***** Provided material
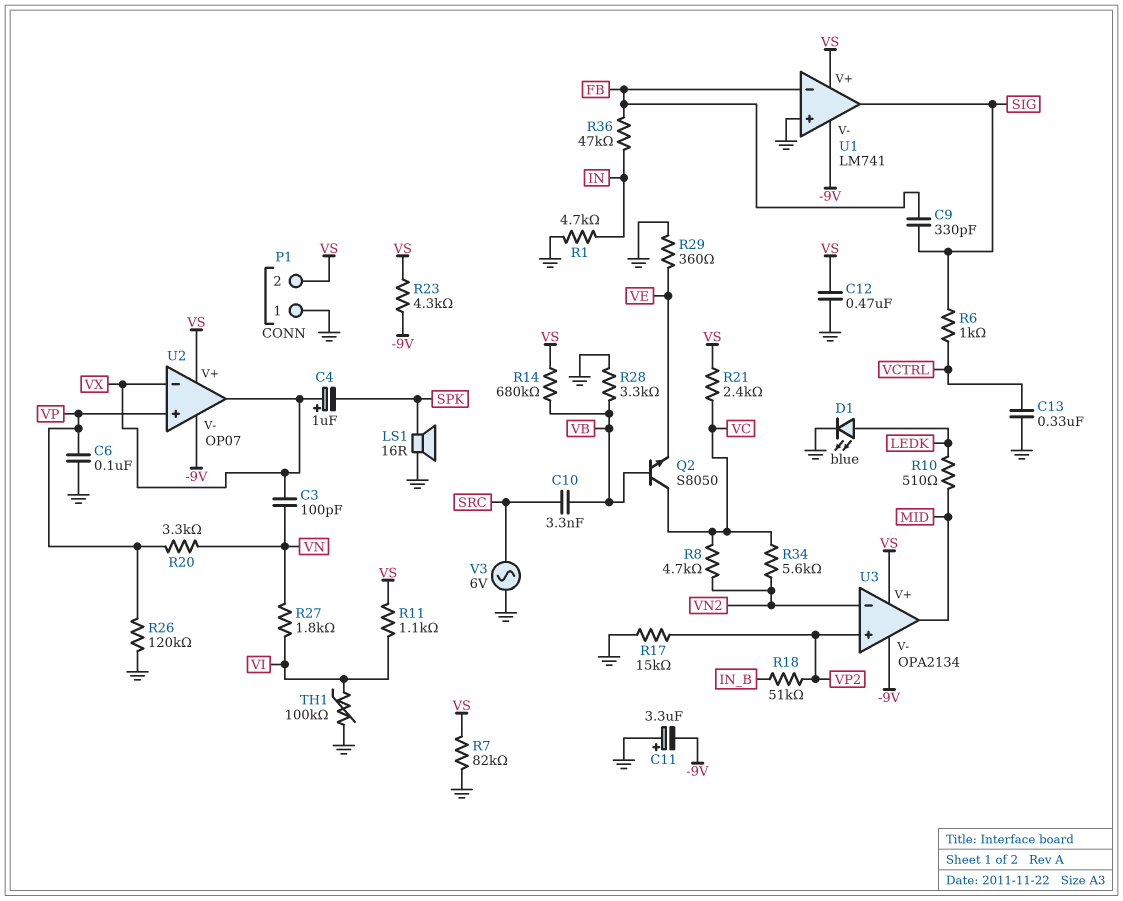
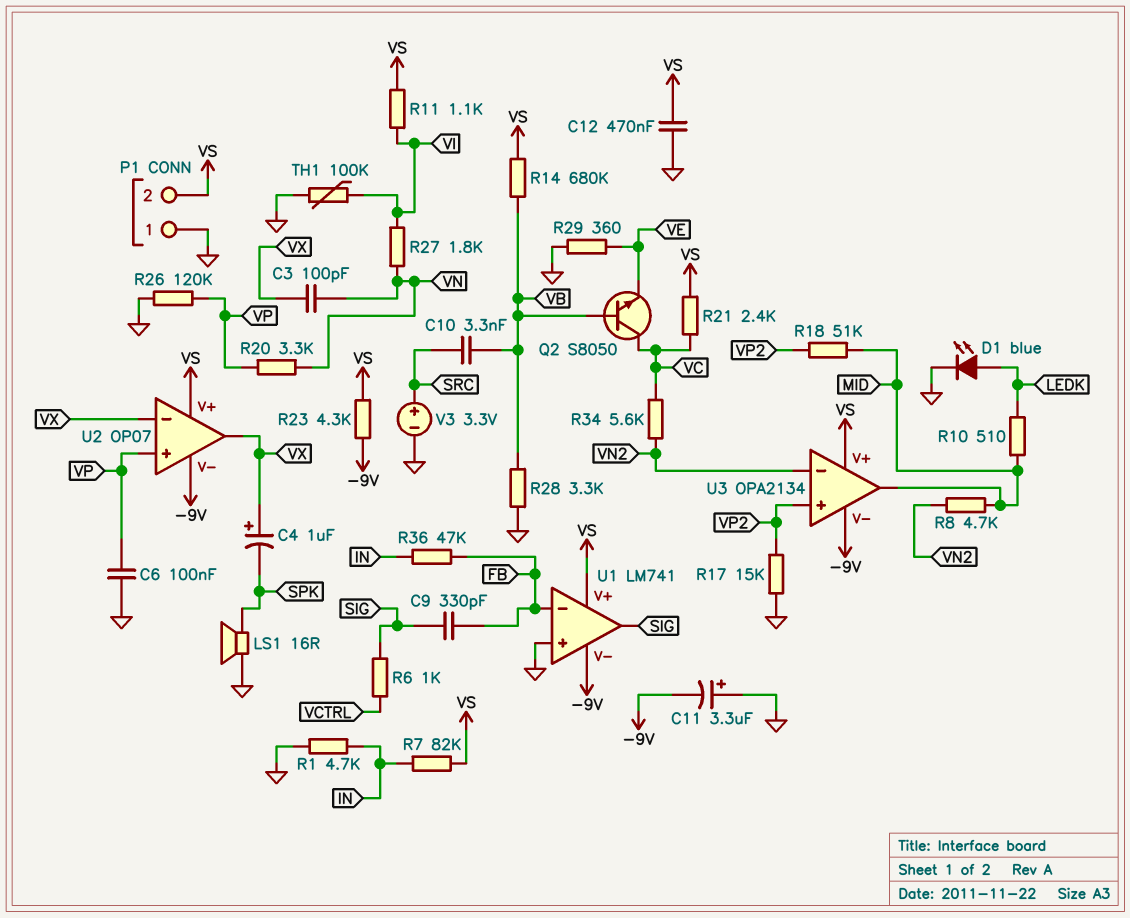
C13: 330nF (GND, VCTRL) -> none
R7: 82k (GND, VS) -> 82k (IN, VS)
R8: 4.7k (VC, VN2) -> 4.7k (MID, VN2)
R18: 51k (IN_B, VP2) -> 51k (MID, VP2)
V3: AC 6V (GND, SRC) -> 3.3V (plus SRC, minus GND)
**********
**Task**
Write out the data again word for word, minus any images.

**Response box**
C13: 330nF (GND, VCTRL) -> none
R7: 82k (GND, VS) -> 82k (IN, VS)
R8: 4.7k (VC, VN2) -> 4.7k (MID, VN2)
R18: 51k (IN_B, VP2) -> 51k (MID, VP2)
V3: AC 6V (GND, SRC) -> 3.3V (plus SRC, minus GND)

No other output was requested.